──────── Listed entries

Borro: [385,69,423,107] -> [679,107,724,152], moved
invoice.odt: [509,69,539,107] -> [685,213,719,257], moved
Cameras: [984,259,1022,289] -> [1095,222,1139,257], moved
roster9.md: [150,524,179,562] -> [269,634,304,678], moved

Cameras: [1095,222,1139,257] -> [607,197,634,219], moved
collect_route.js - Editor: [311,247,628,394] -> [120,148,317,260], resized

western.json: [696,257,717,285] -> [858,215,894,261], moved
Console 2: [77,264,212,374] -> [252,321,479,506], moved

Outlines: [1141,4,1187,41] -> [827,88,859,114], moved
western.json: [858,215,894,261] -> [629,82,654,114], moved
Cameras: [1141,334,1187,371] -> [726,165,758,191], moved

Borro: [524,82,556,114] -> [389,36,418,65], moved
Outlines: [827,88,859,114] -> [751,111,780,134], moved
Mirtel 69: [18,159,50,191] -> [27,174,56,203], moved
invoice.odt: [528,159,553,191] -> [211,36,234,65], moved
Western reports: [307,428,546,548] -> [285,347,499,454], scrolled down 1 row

────────────────
──────── Listed entries

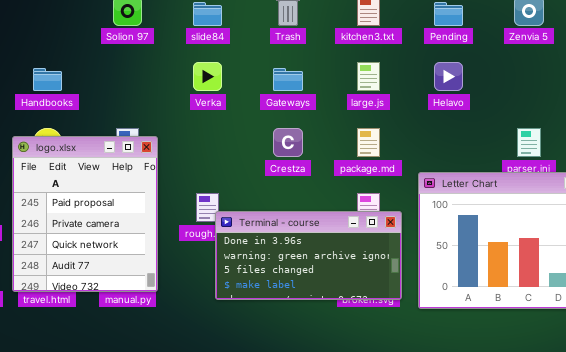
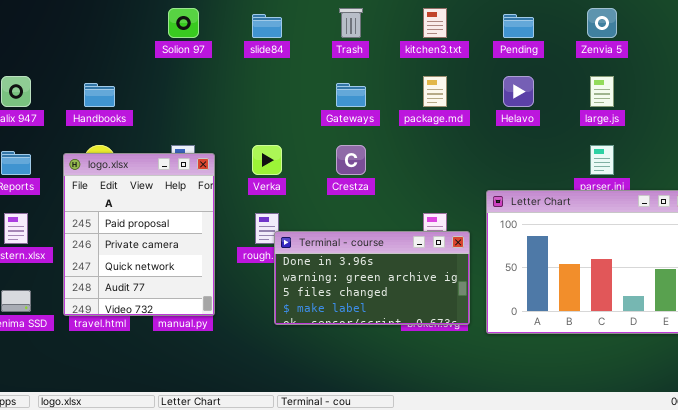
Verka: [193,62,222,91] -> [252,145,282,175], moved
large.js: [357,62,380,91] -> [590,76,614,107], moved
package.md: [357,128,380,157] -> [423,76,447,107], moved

────────────────

In the entries above, find the line holding "invoice.odt: [528,159,553,191] ->" and the line holding "Western reports: [307,428,546,548]", then retype exactly those two lines and every line between them, and nothing else.

invoice.odt: [528,159,553,191] -> [211,36,234,65], moved
Western reports: [307,428,546,548] -> [285,347,499,454], scrolled down 1 row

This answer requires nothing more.